▸ **Exercise objective**
Could you reproduce every entry as it stands, leaving the pictures behind?

▸ **Entries shown**
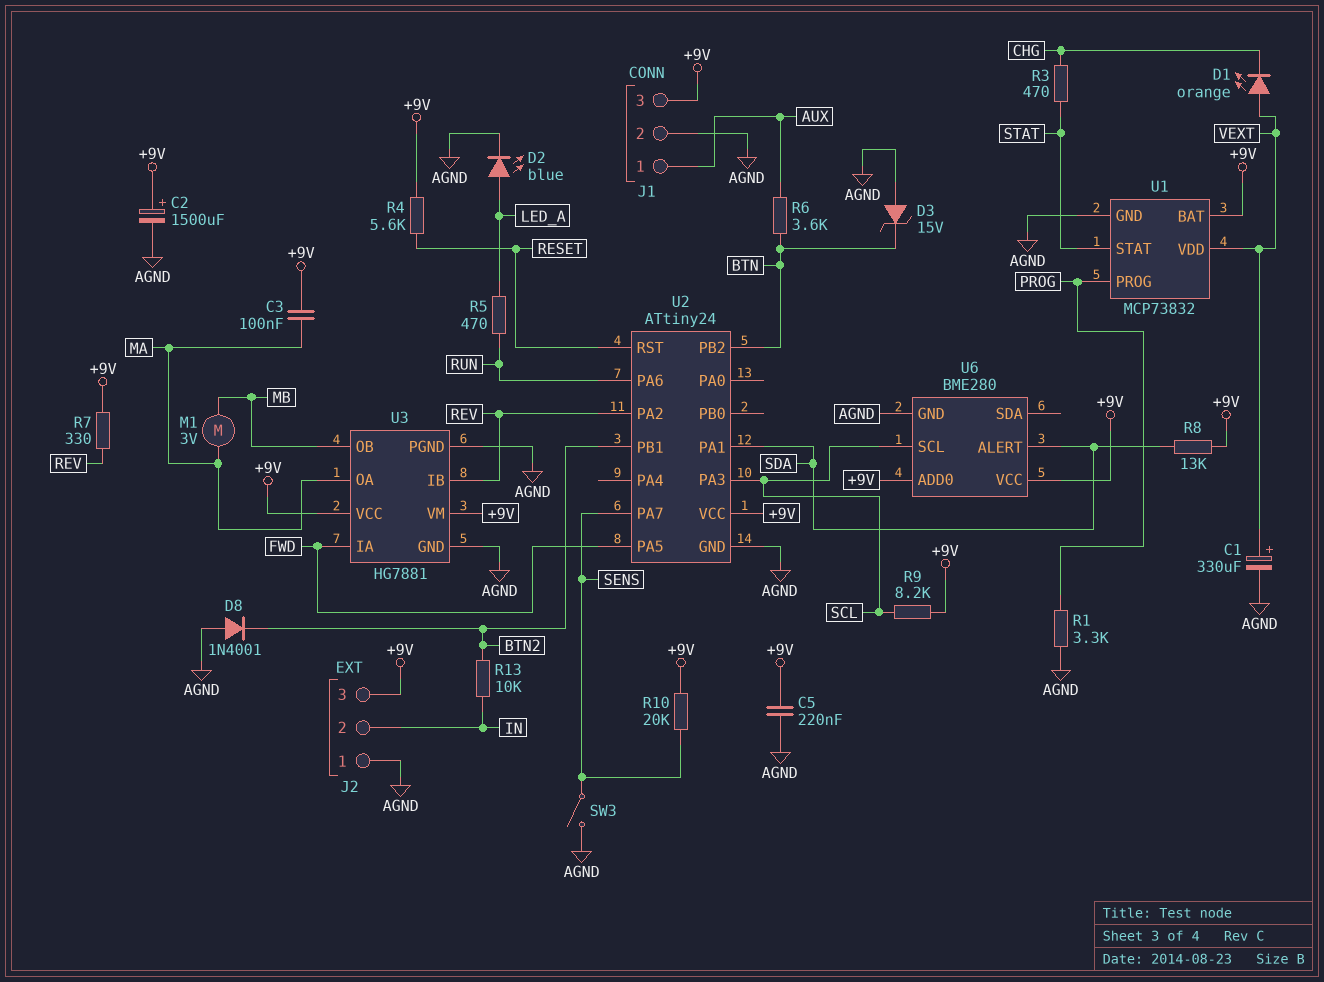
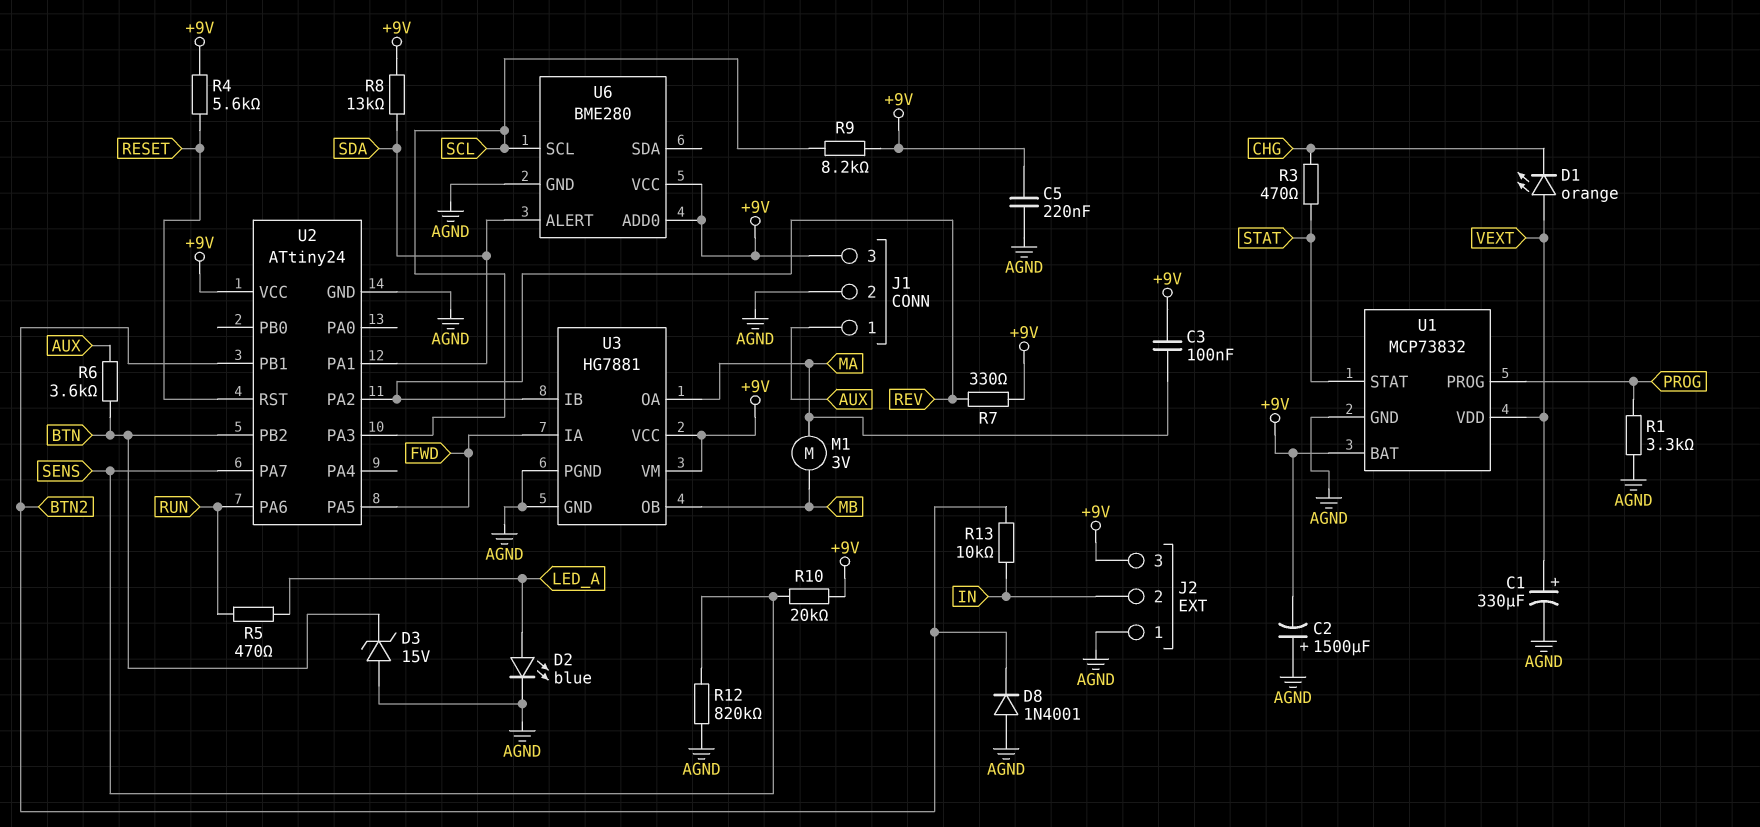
C2: 1500uF (plus +9V, minus AGND) -> 1500uF (plus AGND, minus +9V)
R12: none -> 820k (AGND, SENS)
SW3: switch (AGND, SENS) -> none

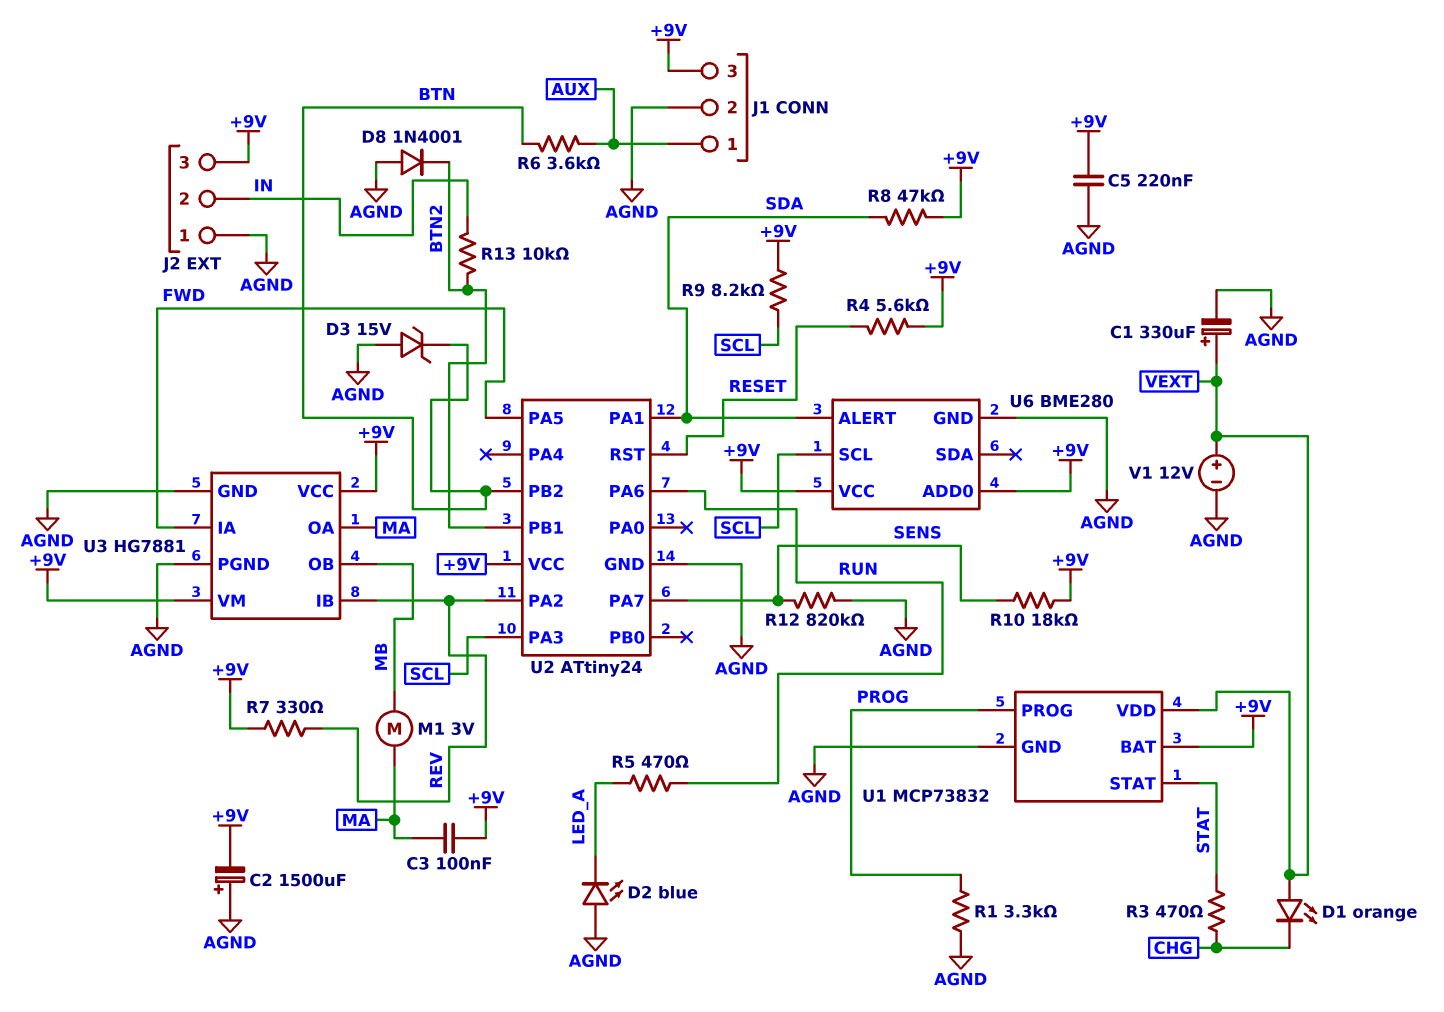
D2: LED blue (A LED_A, K AGND) -> LED blue (A AGND, K LED_A)
R8: 13k (+9V, SDA) -> 47k (+9V, SDA)
R10: 20k (+9V, SENS) -> 18k (+9V, SENS)
V1: none -> 12V (plus VEXT, minus AGND)

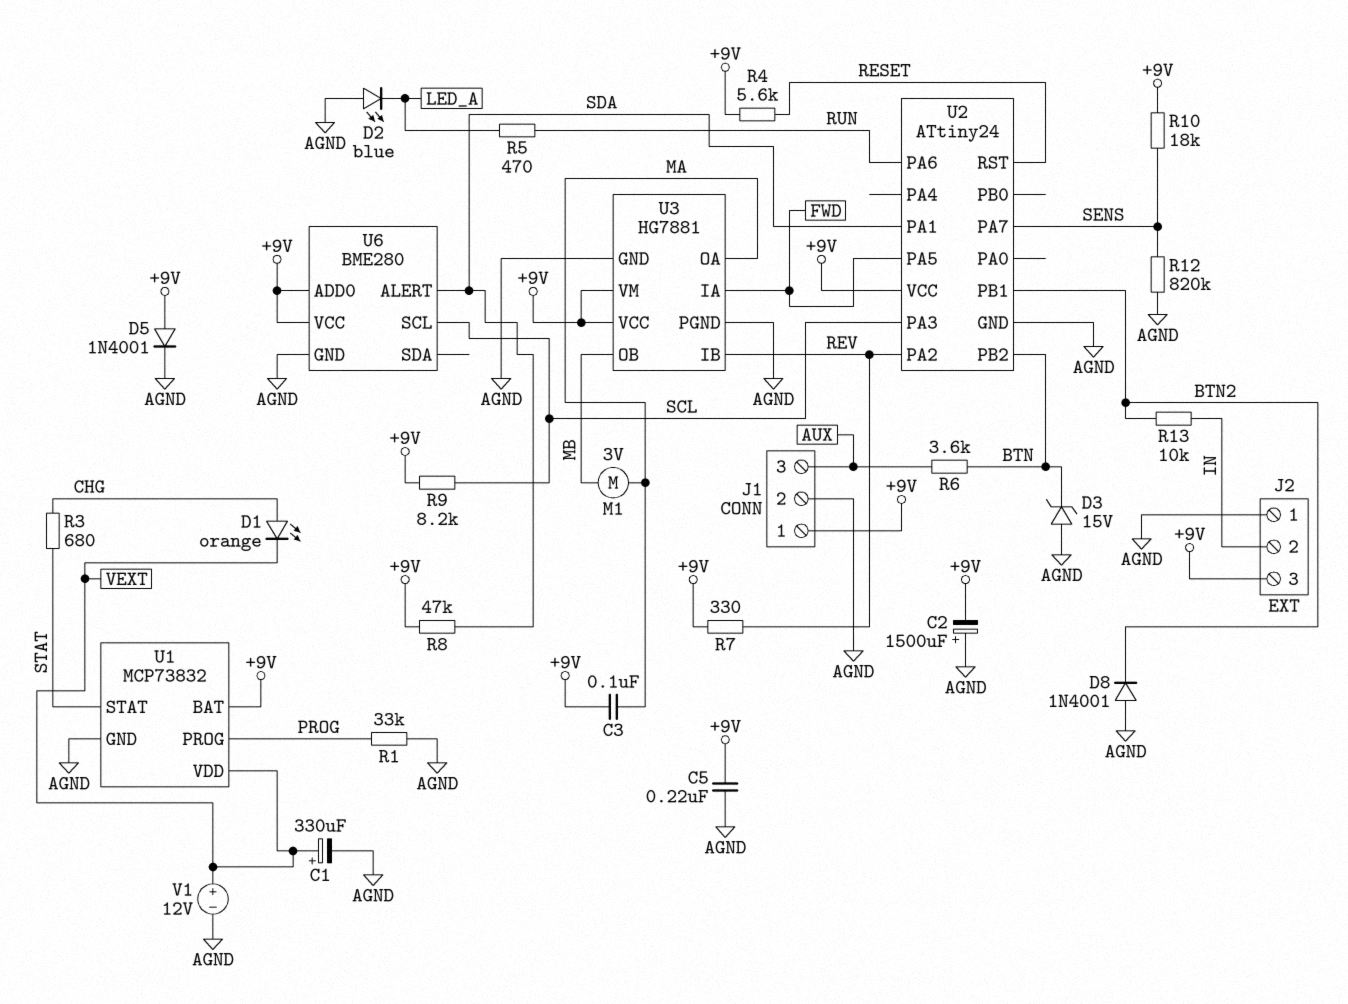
D1: LED orange (A VEXT, K CHG) -> LED orange (A CHG, K VEXT)
D5: none -> diode 1N4001 (A +9V, K AGND)
J1 pin 1: AUX -> +9V
J1 pin 3: +9V -> AUX
R1: 3.3k (AGND, PROG) -> 33k (AGND, PROG)
R3: 470 (CHG, STAT) -> 680 (CHG, STAT)

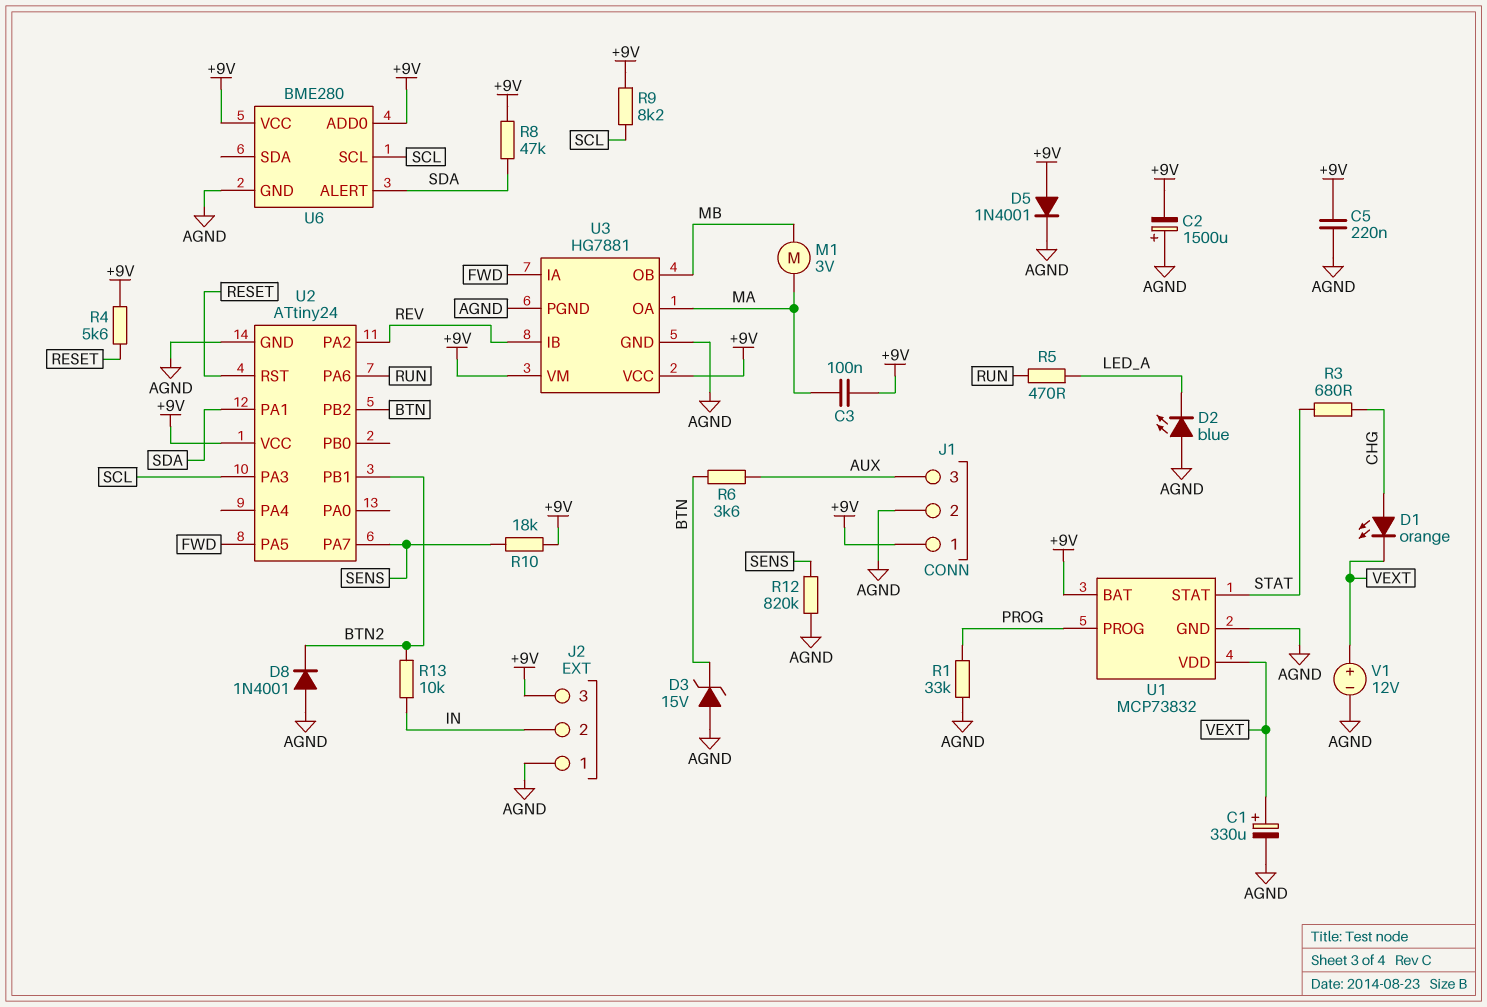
R7: 330 (+9V, REV) -> none

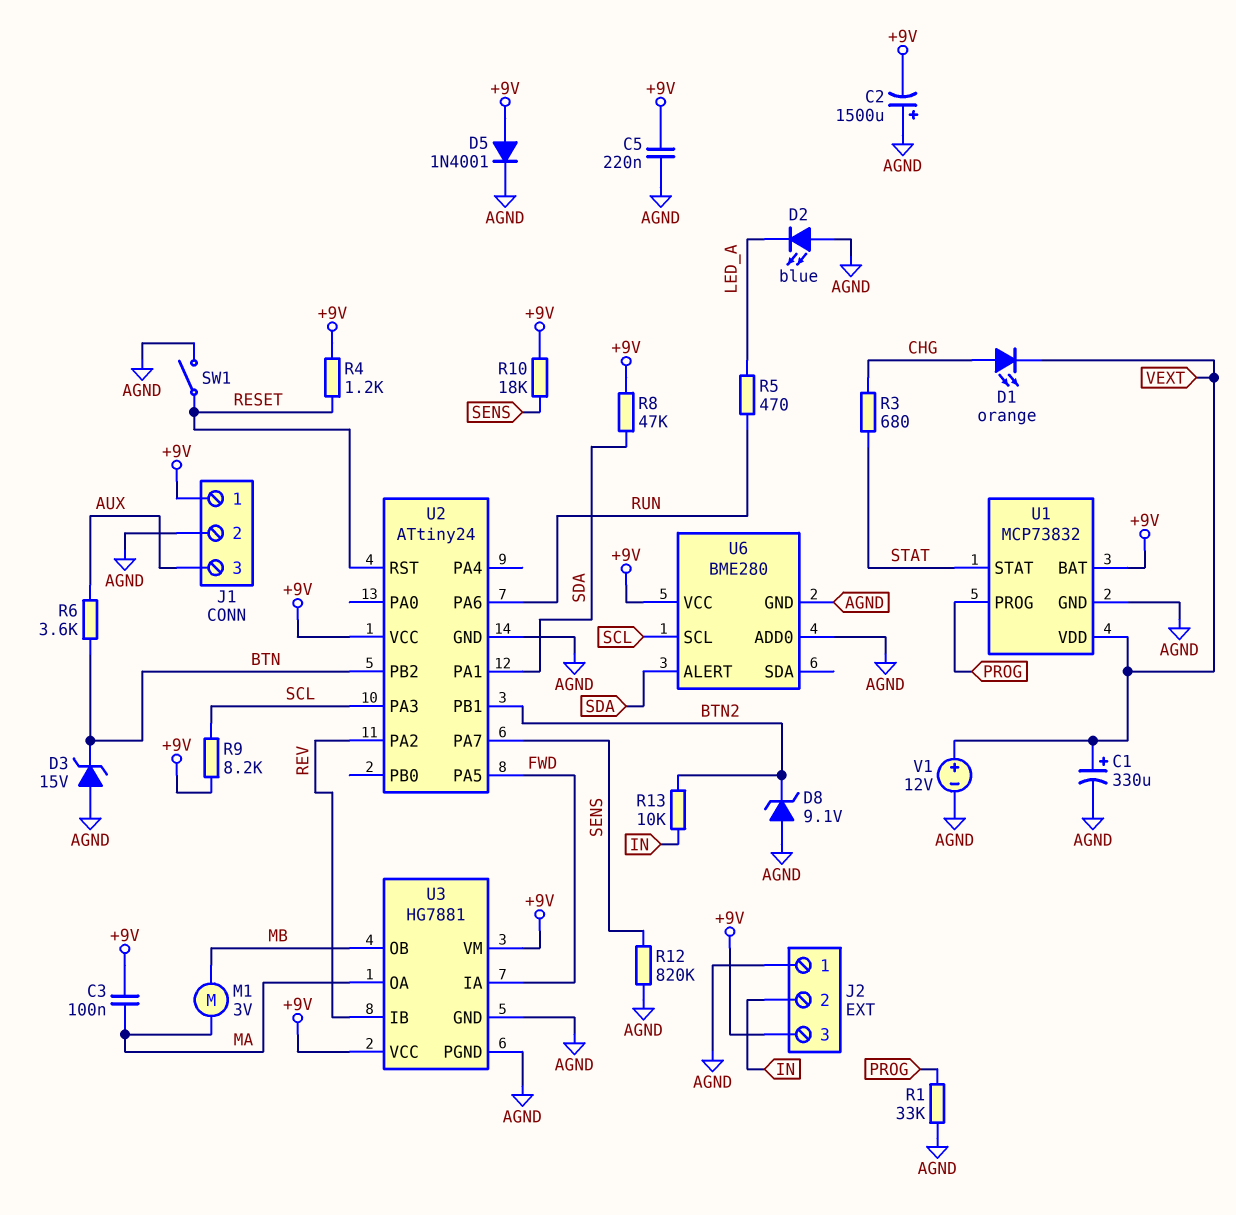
D8: diode 1N4001 (A AGND, K BTN2) -> zener 9.1V (A AGND, K BTN2)
R4: 5.6k (+9V, RESET) -> 1.2k (+9V, RESET)
SW1: none -> switch (AGND, RESET)
U6 pin ADD0: +9V -> AGND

▸ **Answer for the task**
C2: 1500uF (plus +9V, minus AGND) -> 1500uF (plus AGND, minus +9V)
R12: none -> 820k (AGND, SENS)
SW3: switch (AGND, SENS) -> none

D2: LED blue (A LED_A, K AGND) -> LED blue (A AGND, K LED_A)
R8: 13k (+9V, SDA) -> 47k (+9V, SDA)
R10: 20k (+9V, SENS) -> 18k (+9V, SENS)
V1: none -> 12V (plus VEXT, minus AGND)

D1: LED orange (A VEXT, K CHG) -> LED orange (A CHG, K VEXT)
D5: none -> diode 1N4001 (A +9V, K AGND)
J1 pin 1: AUX -> +9V
J1 pin 3: +9V -> AUX
R1: 3.3k (AGND, PROG) -> 33k (AGND, PROG)
R3: 470 (CHG, STAT) -> 680 (CHG, STAT)

R7: 330 (+9V, REV) -> none

D8: diode 1N4001 (A AGND, K BTN2) -> zener 9.1V (A AGND, K BTN2)
R4: 5.6k (+9V, RESET) -> 1.2k (+9V, RESET)
SW1: none -> switch (AGND, RESET)
U6 pin ADD0: +9V -> AGND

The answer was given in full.